⟨
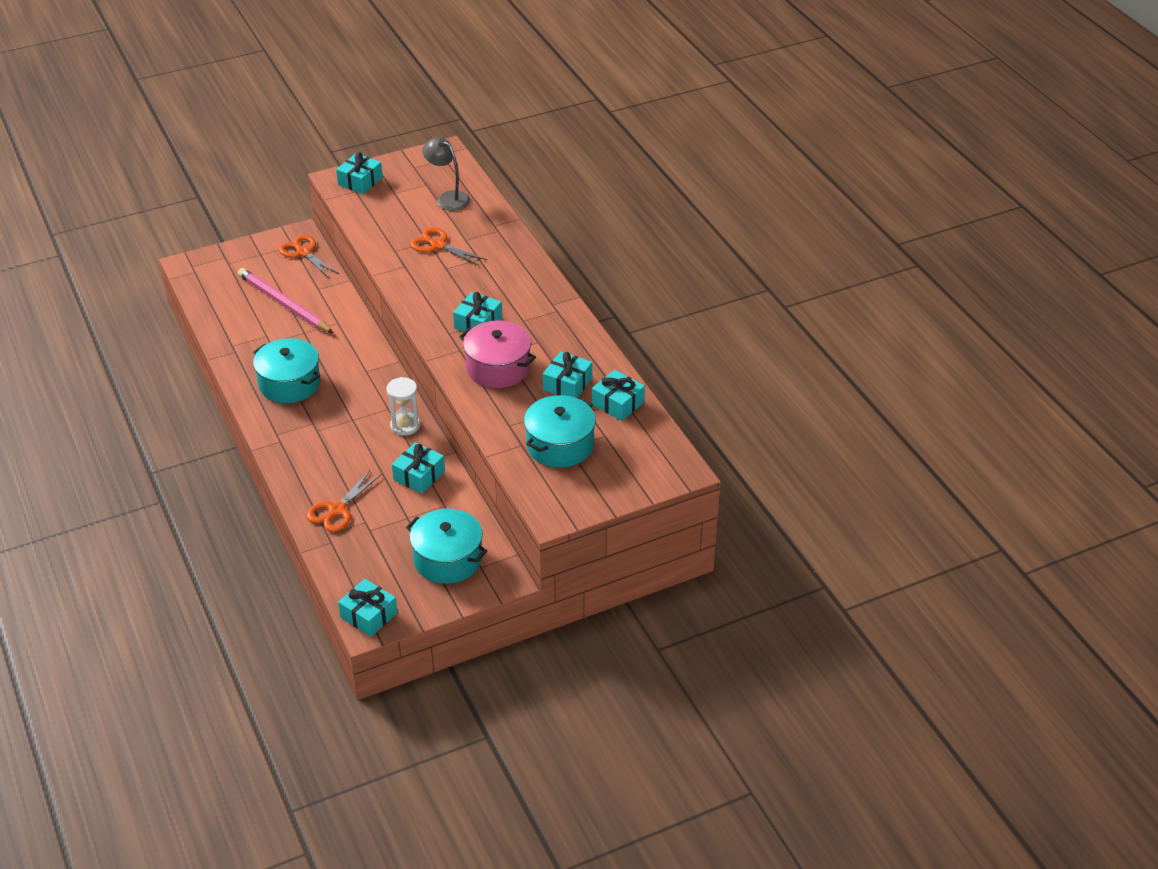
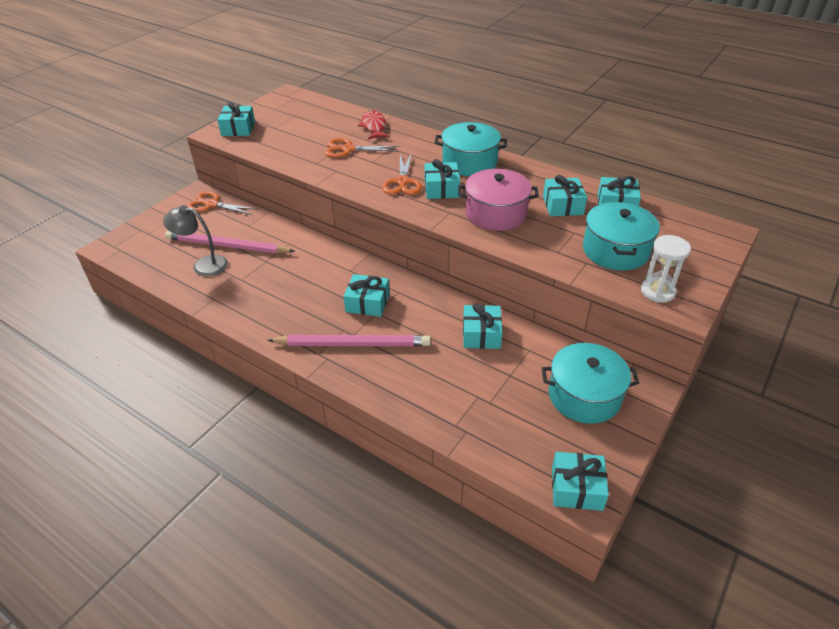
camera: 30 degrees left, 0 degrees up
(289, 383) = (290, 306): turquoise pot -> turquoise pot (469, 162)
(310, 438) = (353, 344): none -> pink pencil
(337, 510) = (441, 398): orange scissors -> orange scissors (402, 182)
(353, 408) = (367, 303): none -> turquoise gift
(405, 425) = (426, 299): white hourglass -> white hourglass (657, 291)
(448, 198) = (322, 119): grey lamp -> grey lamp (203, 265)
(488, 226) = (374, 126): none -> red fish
⟩
> **How to complete this task**
Check each line of the entries, and copy the ones that contain "none".

> **Solution for this exercise**
(310, 438) = (353, 344): none -> pink pencil
(353, 408) = (367, 303): none -> turquoise gift
(488, 226) = (374, 126): none -> red fish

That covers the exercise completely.